Collect the lines of the entries where "slope" shows up.

*** Begin section ***

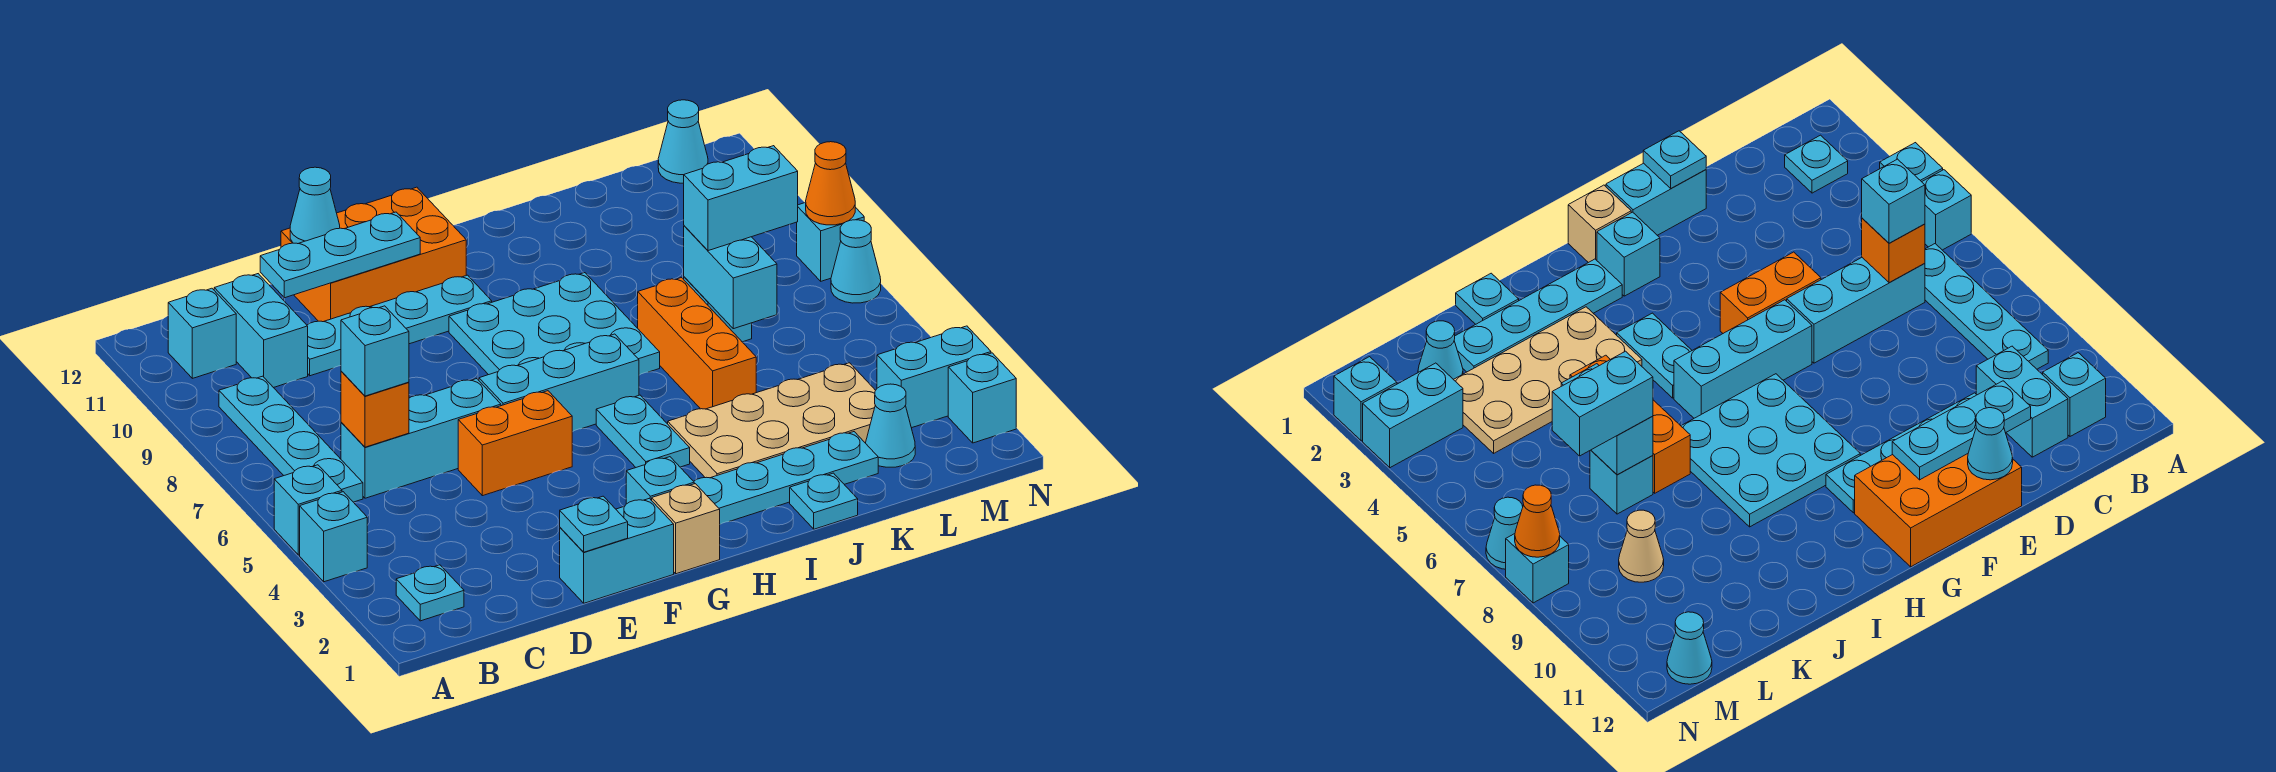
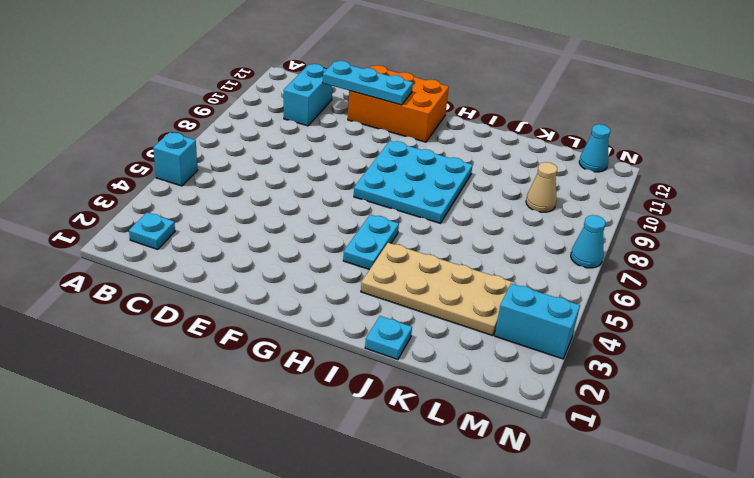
none -> cyan brick A4 level 1
none -> cyan plate B6:B9 level 1
none -> cyan brick B11 level 1
none -> cyan brick C6:E6 level 1

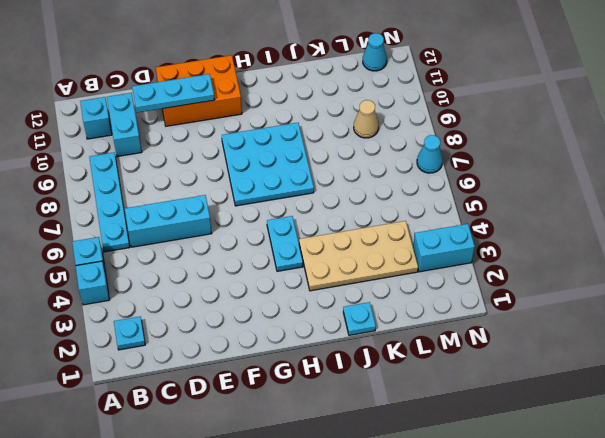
none -> cyan plate D10:G10 level 1
none -> cyan brick E1:F1 level 1
none -> orange brick E5:F5 level 1
none -> cyan brick F6:H6 level 1

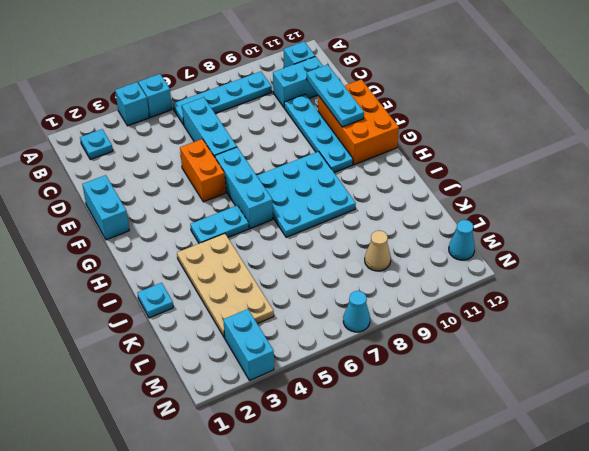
none -> tan brick G1 level 1
none -> cyan brick G2 level 1
none -> cyan plate H2:K2 level 1
none -> orange brick J5:J7 level 1

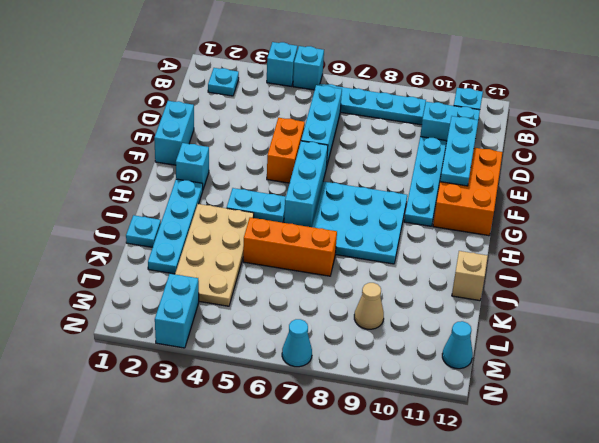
tan brick J12 level 1 -> tan brick G1 level 1
none -> cyan brick K7 level 1
none -> cyan cone L2 level 1
none -> cyan brick N2 level 1
none -> cyan brick N8 level 1

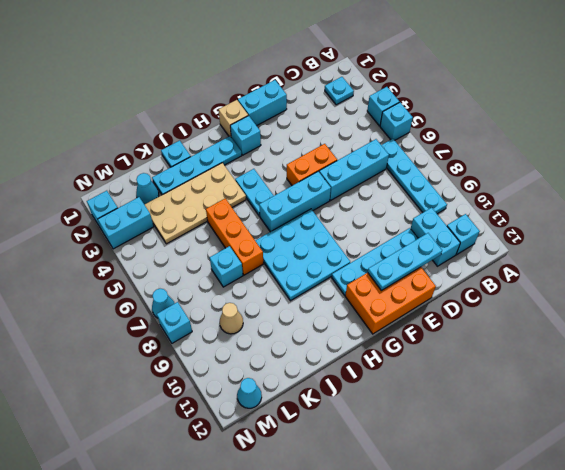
none -> orange brick C6 level 2
none -> cyan plate E1 level 2
none -> cyan cone E12 level 2
none -> cyan brick K6:K7 level 2

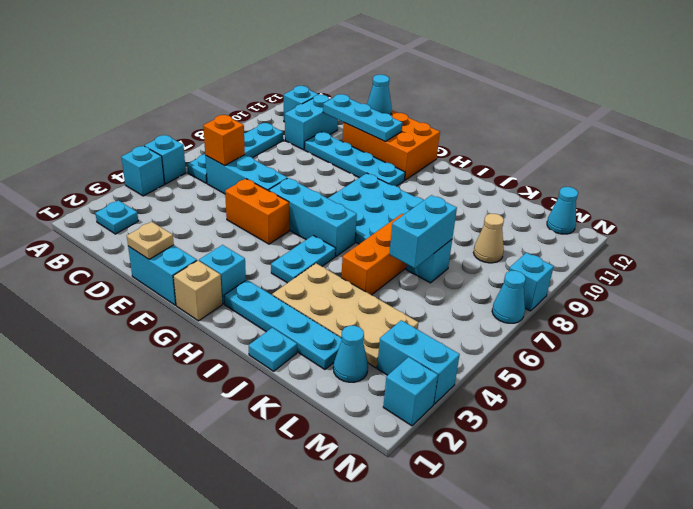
tan plate E1 level 2 -> cyan plate E1 level 2
none -> orange cone N8 level 2
none -> cyan brick C6 level 3
none -> cyan brick K7:L7 level 3

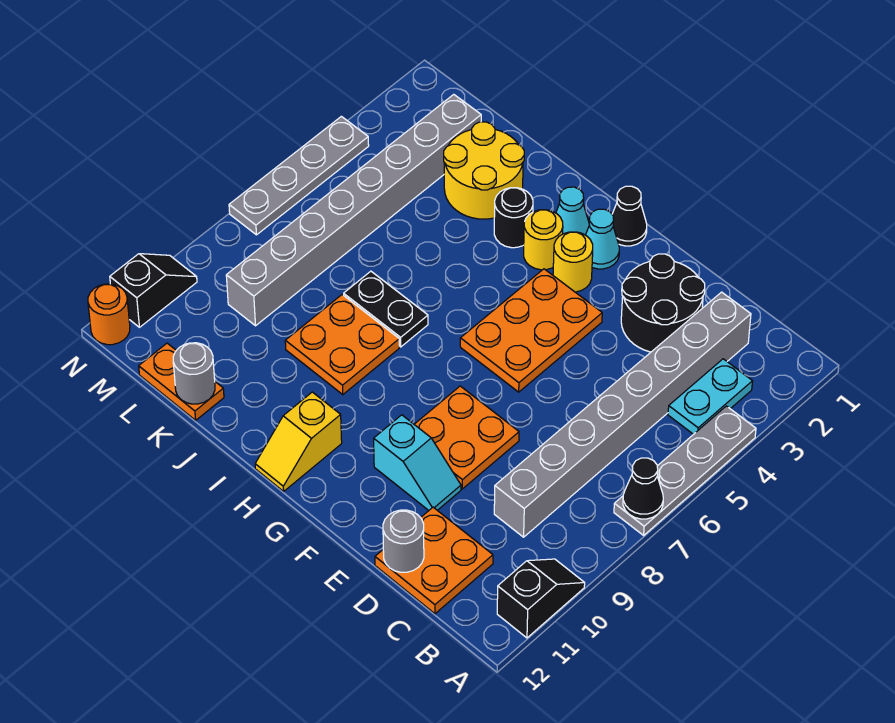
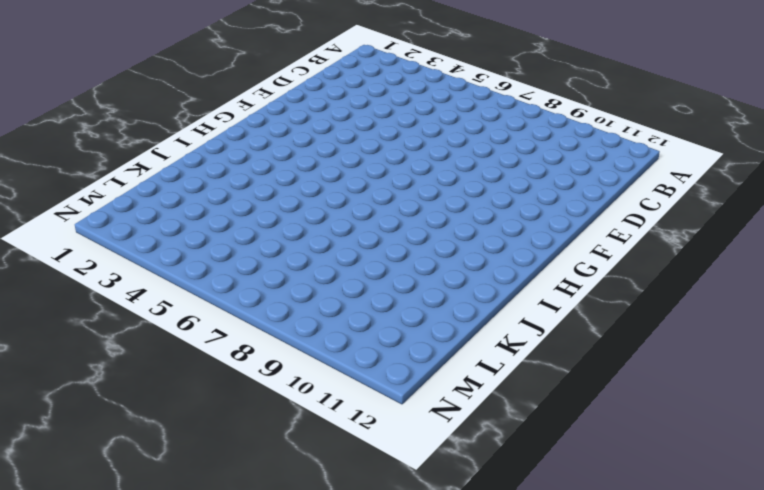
none -> grey plate A4:A7 level 1
none -> black slope A10:A11 level 1 top 11
none -> cyan plate B3:B4 level 1

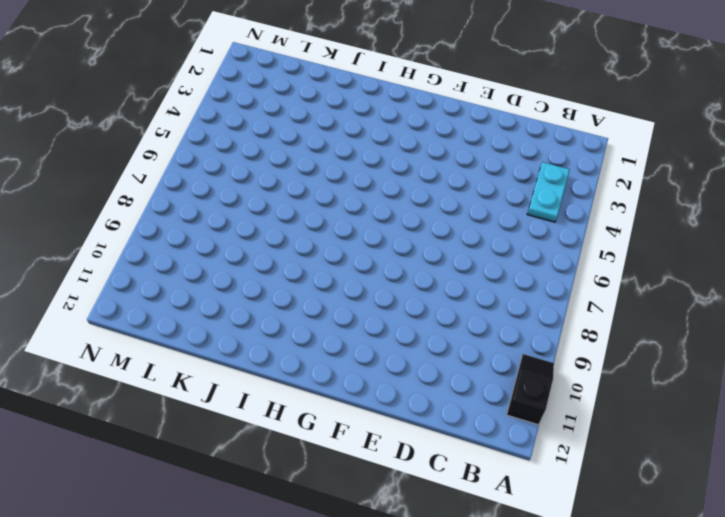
none -> grey plate A4:A7 level 1
none -> grey brick C2:C9 level 1
none -> orange plate C11:D12 level 1

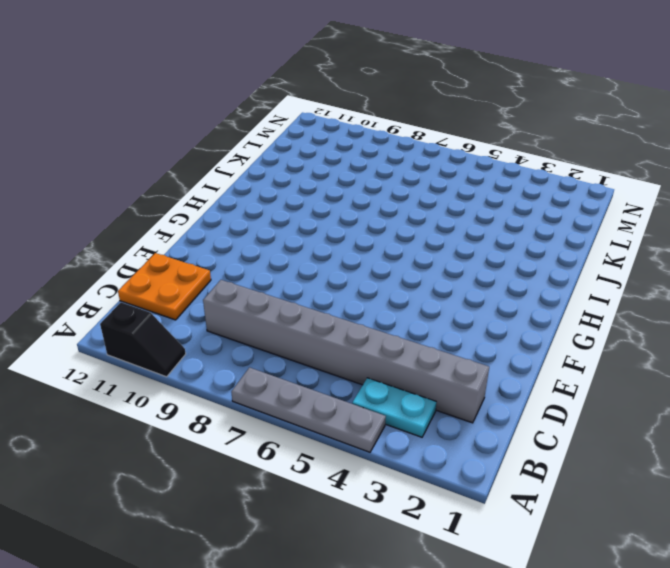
none -> black round brick D2:E3 level 1
none -> orange plate E8:F9 level 1
none -> cyan slope E10:F10 level 1 top F

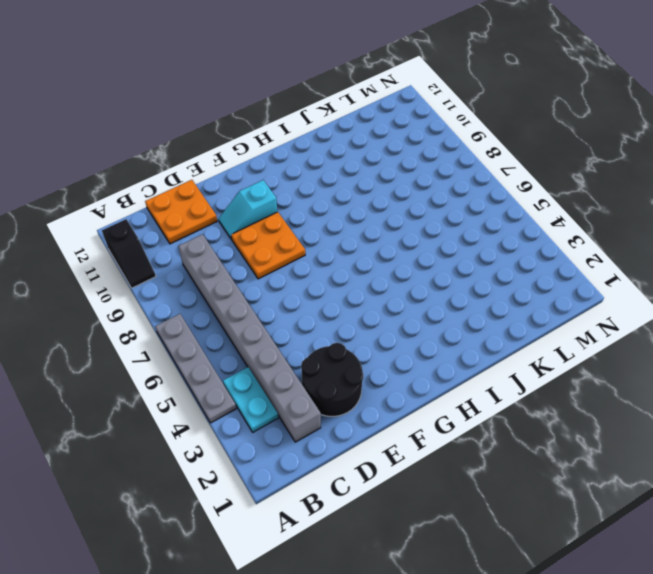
none -> orange plate F4:G6 level 1
none -> black cone G1 level 1
none -> cyan cone G2 level 1

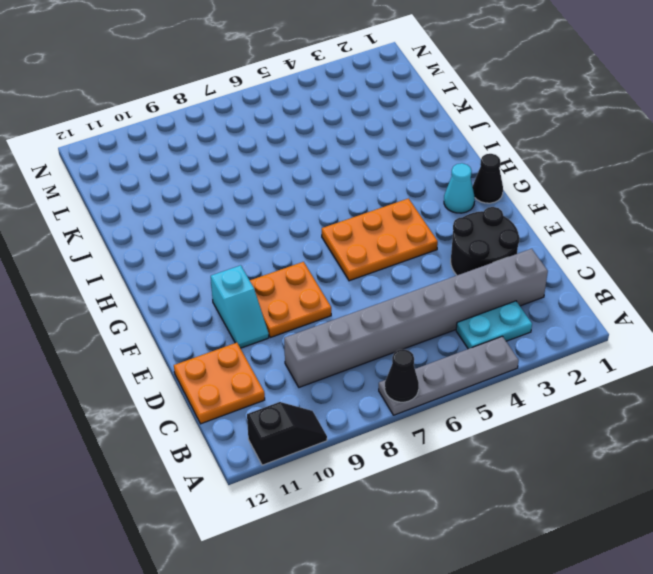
none -> yellow round brick G3 level 1
none -> cyan cone H2 level 1
none -> yellow round brick H3 level 1

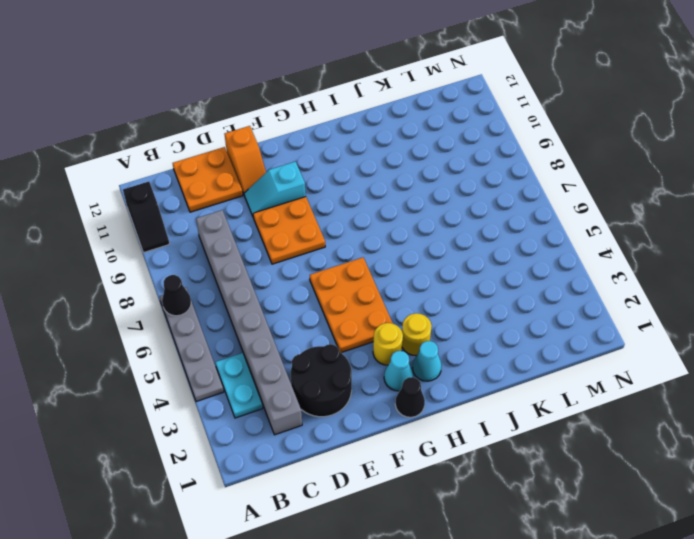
orange slope E11:E12 level 1 top 12 -> none
none -> yellow slope H11:H12 level 1 top 11
none -> black round brick I3 level 1
none -> black plate I7:J7 level 1

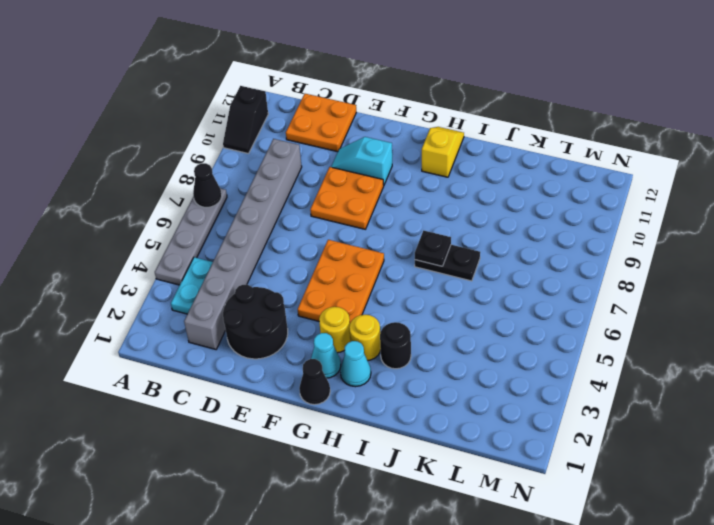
black plate I7 level 2 -> none
none -> orange plate I8:J9 level 1
none -> yellow round brick J2:K3 level 1
none -> orange plate K12:L12 level 1

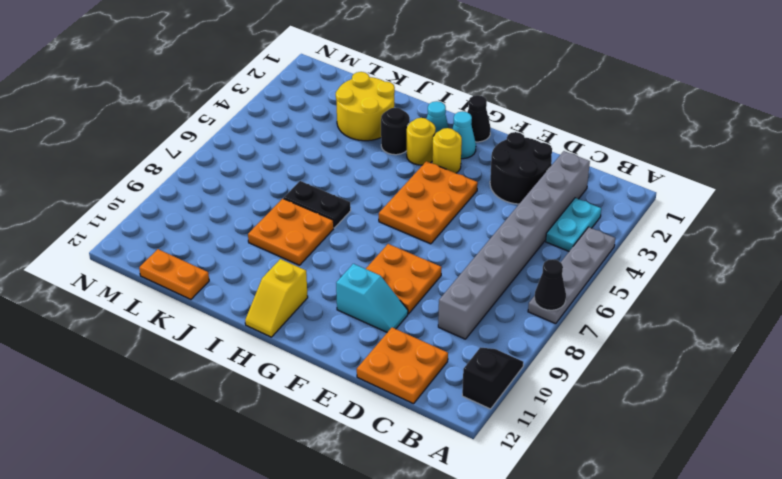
none -> grey brick L2:L9 level 1
none -> grey plate N4:N7 level 1
none -> black slope N10:N11 level 1 top 11

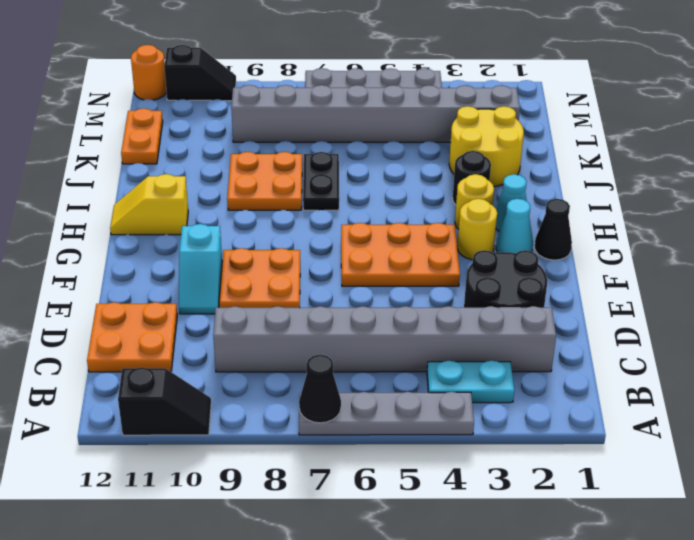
none -> grey round brick D12 level 2
none -> grey round brick K12 level 2

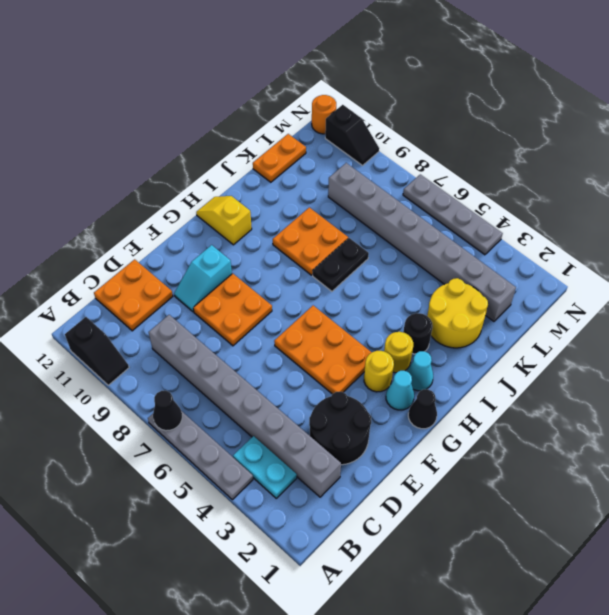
none -> grey round brick D12 level 2
none -> grey round brick K12 level 2

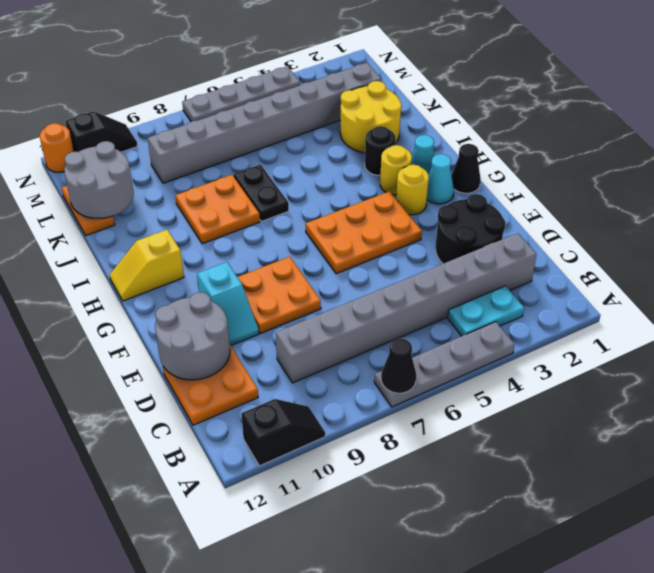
grey round brick D11:E12 level 2 -> grey round brick D12 level 2
grey round brick K11:L12 level 2 -> grey round brick K12 level 2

*** End section ***

### Written solution
none -> black slope A10:A11 level 1 top 11
none -> cyan slope E10:F10 level 1 top F
orange slope E11:E12 level 1 top 12 -> none
none -> yellow slope H11:H12 level 1 top 11
none -> black slope N10:N11 level 1 top 11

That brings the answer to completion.